> [Task prompt] Taking the line with "Silver slide.svg: [172,70,439,251]" as the start, reproduce every line until the records end, exactly and with nothing added.

> [Excerpted data]
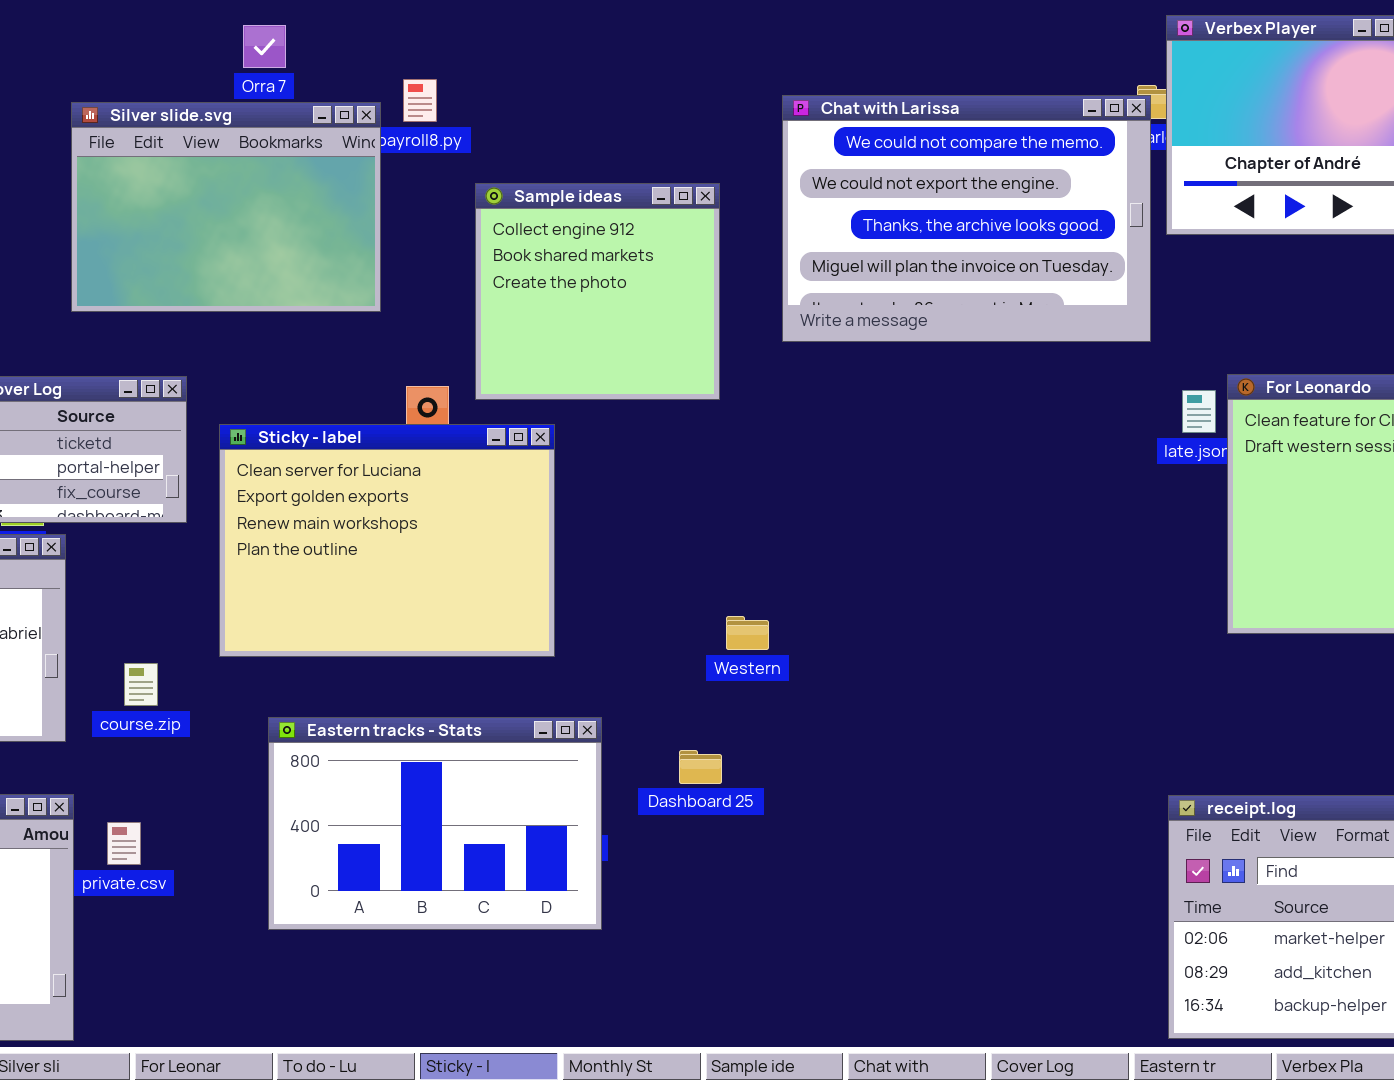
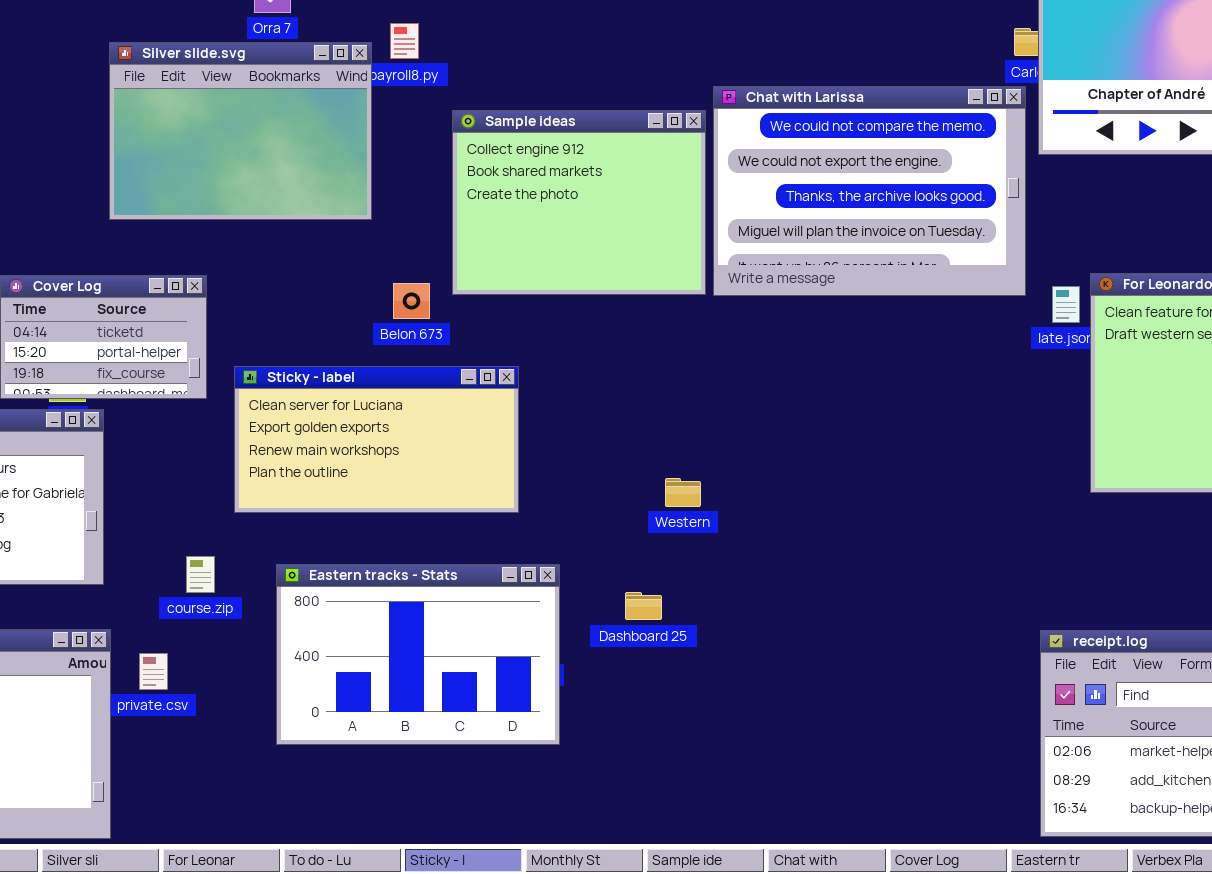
Chat with Larissa: [782,95,1151,342] -> [713,86,1026,296], moved
Sample ideas: [475,183,720,400] -> [452,110,706,295], resized
Sticky - label: [219,424,555,657] -> [234,366,519,513], resized
course.zip: [124,663,158,706] -> [186,556,215,593], moved

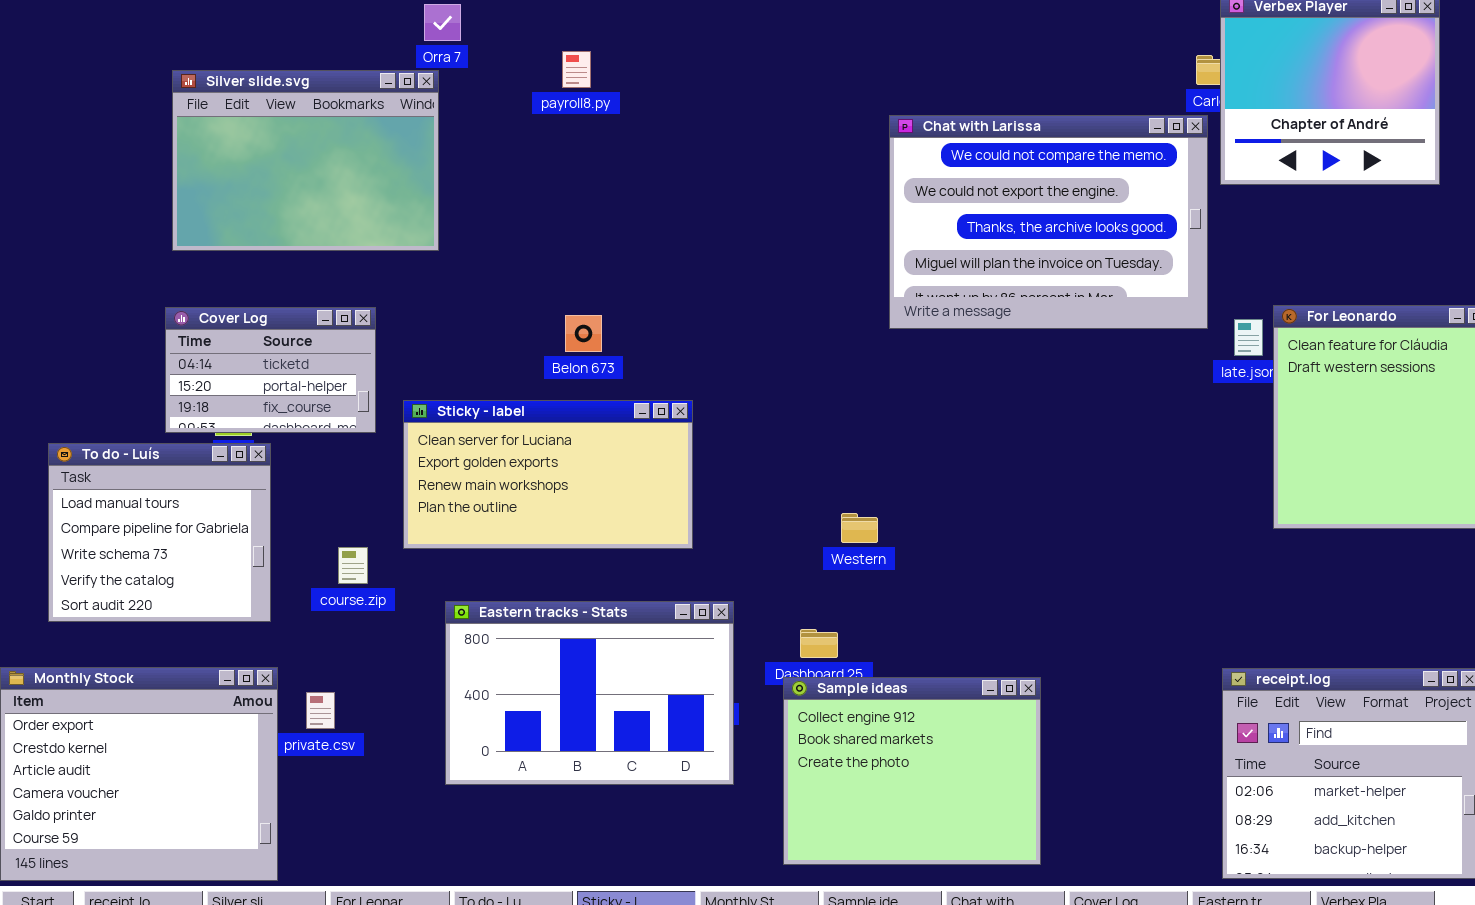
Silver slide.svg: [109,42,372,220] -> [172,70,439,251], moved
Sample ideas: [452,110,706,295] -> [783,677,1041,865], moved
course.zip: [186,556,215,593] -> [338,547,368,584], moved

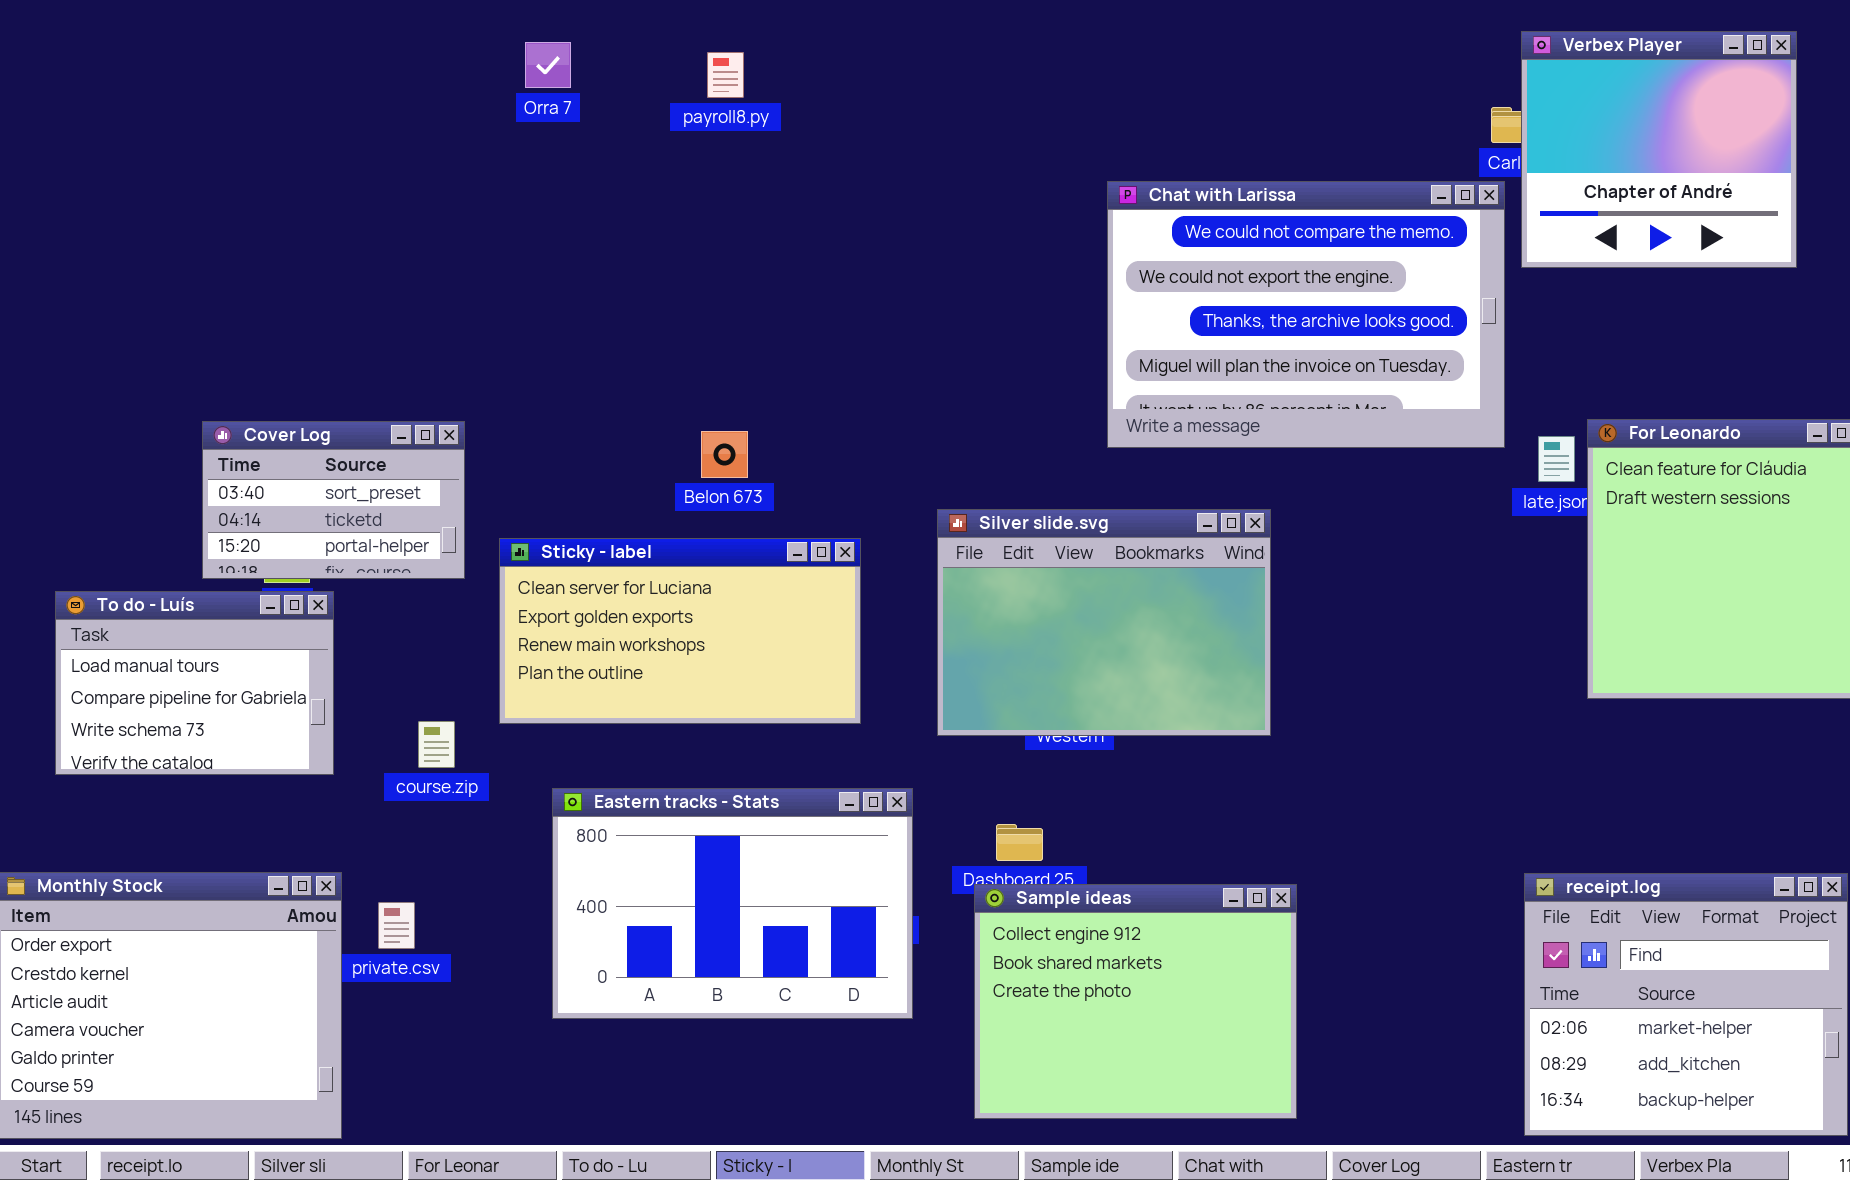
payroll8.py: [562,51,591,88] -> [707,52,744,98], moved
Silver slide.svg: [172,70,439,251] -> [937,509,1271,736], moved
Cover Log: [165,307,376,433] -> [202,421,465,579], scrolled up 1 row
To do - Luís: [48,443,271,622] -> [55,591,334,775], resized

> [Result of the exercise]
Silver slide.svg: [172,70,439,251] -> [937,509,1271,736], moved
Cover Log: [165,307,376,433] -> [202,421,465,579], scrolled up 1 row
To do - Luís: [48,443,271,622] -> [55,591,334,775], resized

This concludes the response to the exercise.